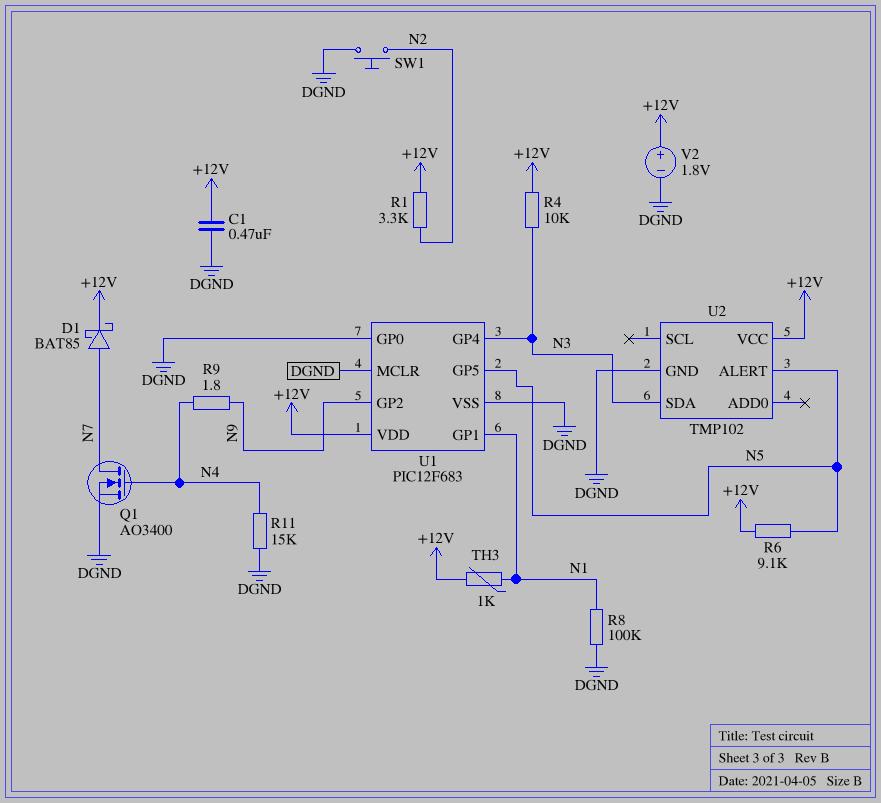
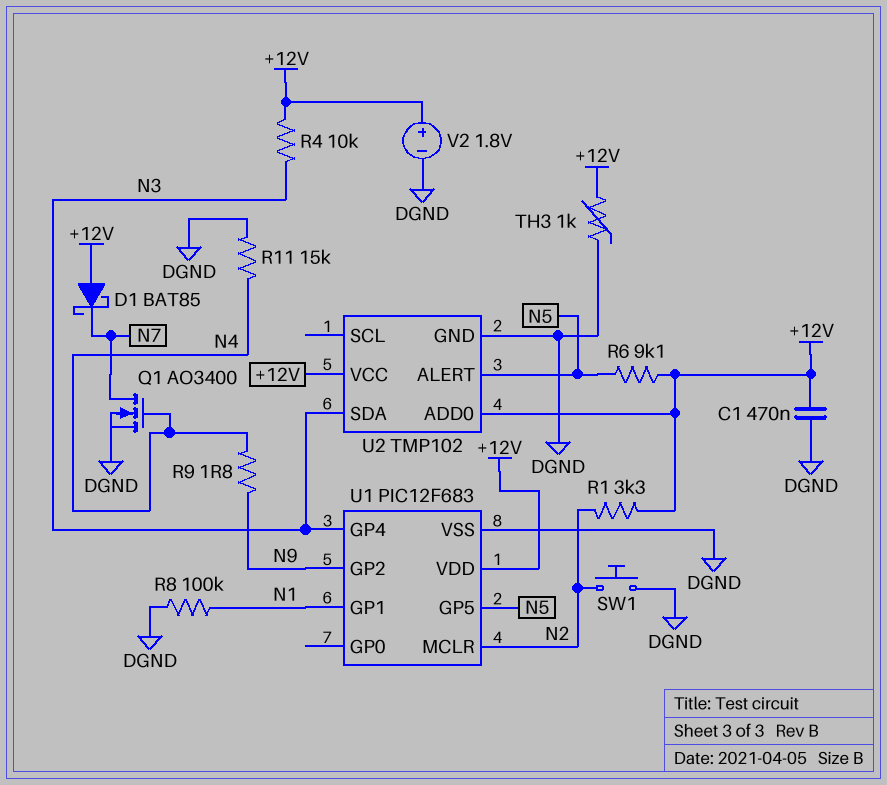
D1: schottky BAT85 (A N7, K +12V) -> schottky BAT85 (A +12V, K N7)
TH3: 1k (+12V, N1) -> 1k (+12V, DGND)
U1 pin GP0: DGND -> none
U1 pin MCLR: DGND -> N2
U2 pin ADD0: none -> +12V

○ ○ ○ ○

§ **PROBLEM TO WORK ON**: Repeat every record above exactly, but drop the pictures.

§ **REPLY**:
D1: schottky BAT85 (A N7, K +12V) -> schottky BAT85 (A +12V, K N7)
TH3: 1k (+12V, N1) -> 1k (+12V, DGND)
U1 pin GP0: DGND -> none
U1 pin MCLR: DGND -> N2
U2 pin ADD0: none -> +12V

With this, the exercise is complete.